▶
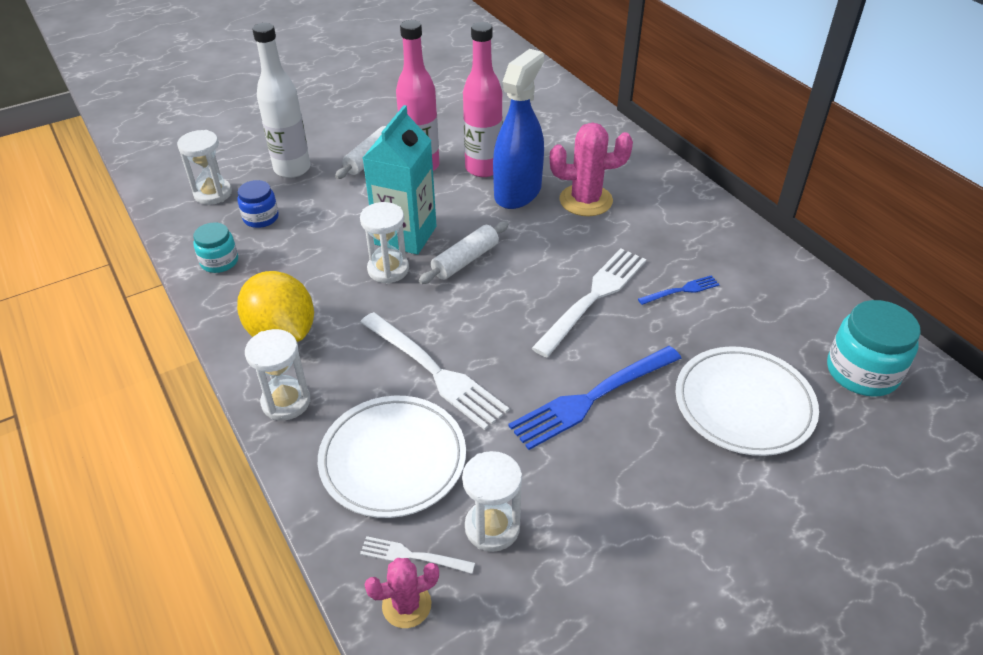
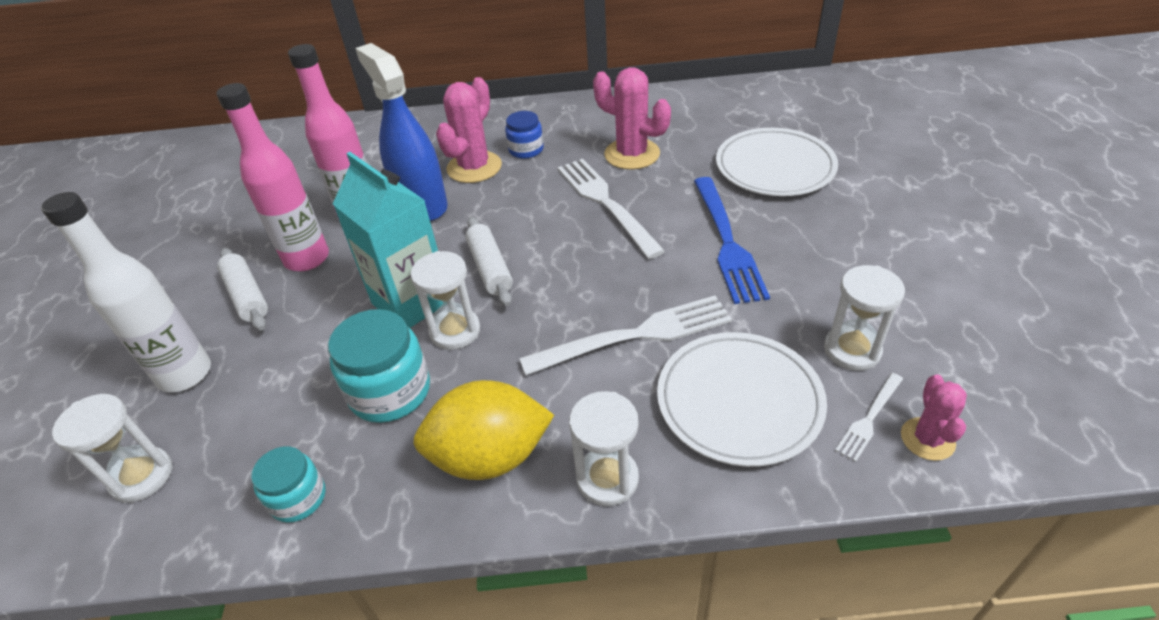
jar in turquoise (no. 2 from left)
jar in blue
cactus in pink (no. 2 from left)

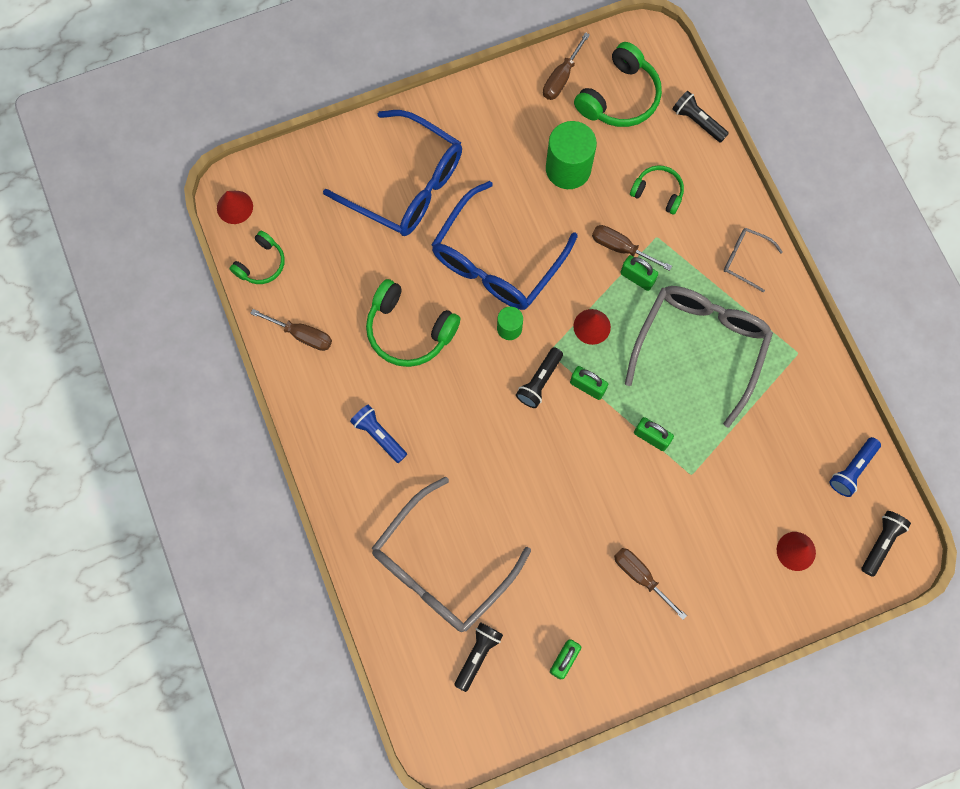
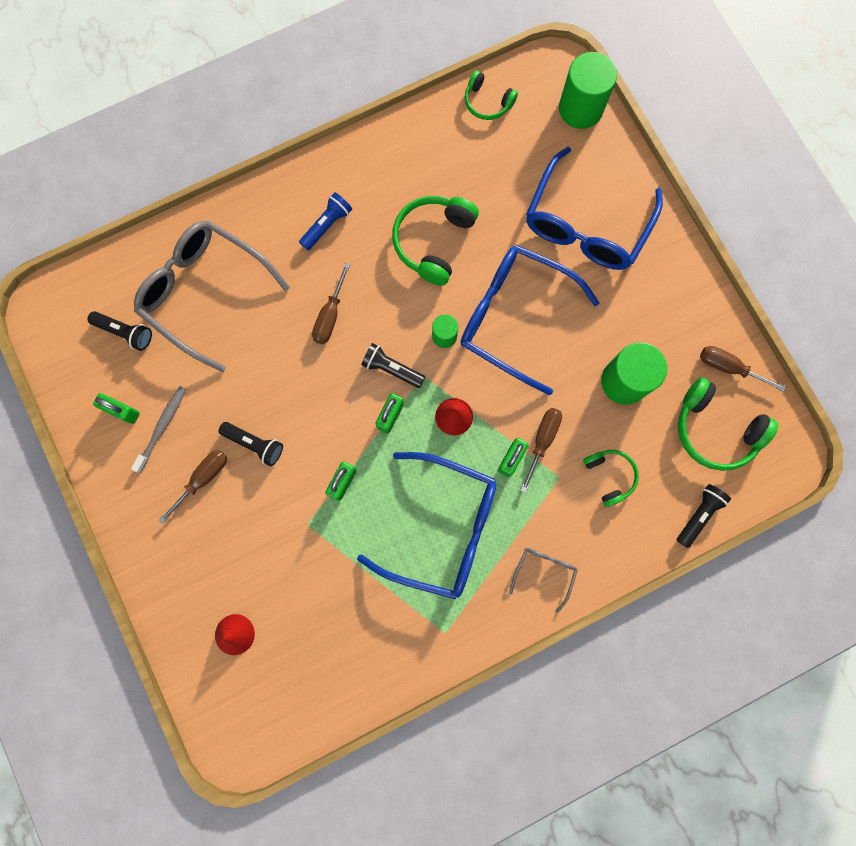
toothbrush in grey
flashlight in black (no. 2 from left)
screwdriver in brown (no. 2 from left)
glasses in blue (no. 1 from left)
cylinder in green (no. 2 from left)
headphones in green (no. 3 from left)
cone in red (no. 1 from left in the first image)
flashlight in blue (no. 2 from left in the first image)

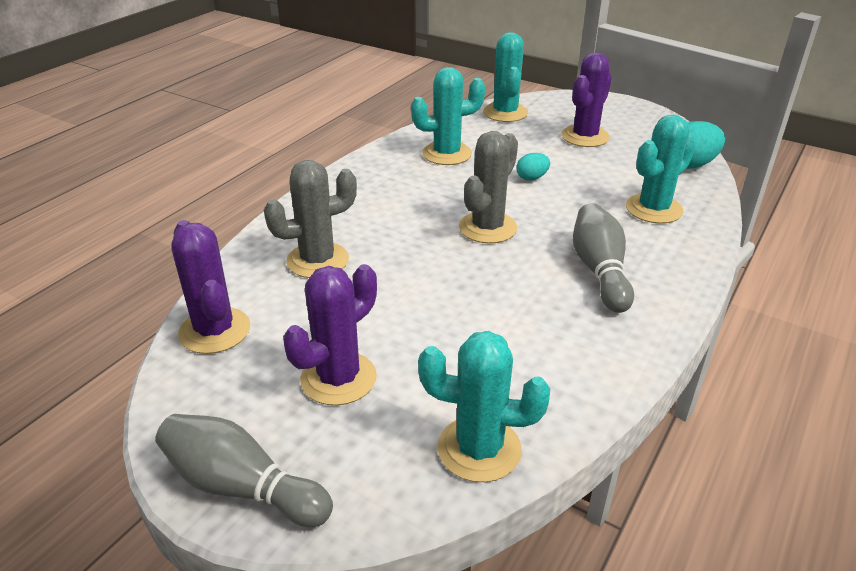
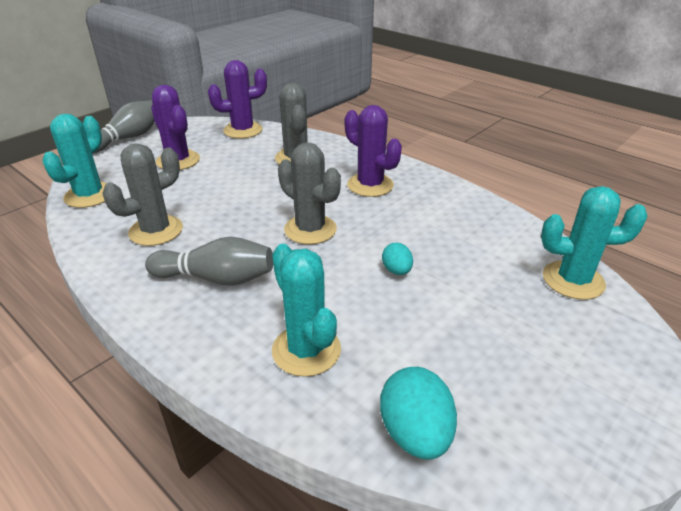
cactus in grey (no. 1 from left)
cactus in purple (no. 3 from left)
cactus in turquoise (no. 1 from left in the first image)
◀
The material above is to be transcribed exactly, with all pictures omitted.

* _RESULT OF THE TASK_:
jar in turquoise (no. 2 from left)
jar in blue
cactus in pink (no. 2 from left)

toothbrush in grey
flashlight in black (no. 2 from left)
screwdriver in brown (no. 2 from left)
glasses in blue (no. 1 from left)
cylinder in green (no. 2 from left)
headphones in green (no. 3 from left)
cone in red (no. 1 from left in the first image)
flashlight in blue (no. 2 from left in the first image)

cactus in grey (no. 1 from left)
cactus in purple (no. 3 from left)
cactus in turquoise (no. 1 from left in the first image)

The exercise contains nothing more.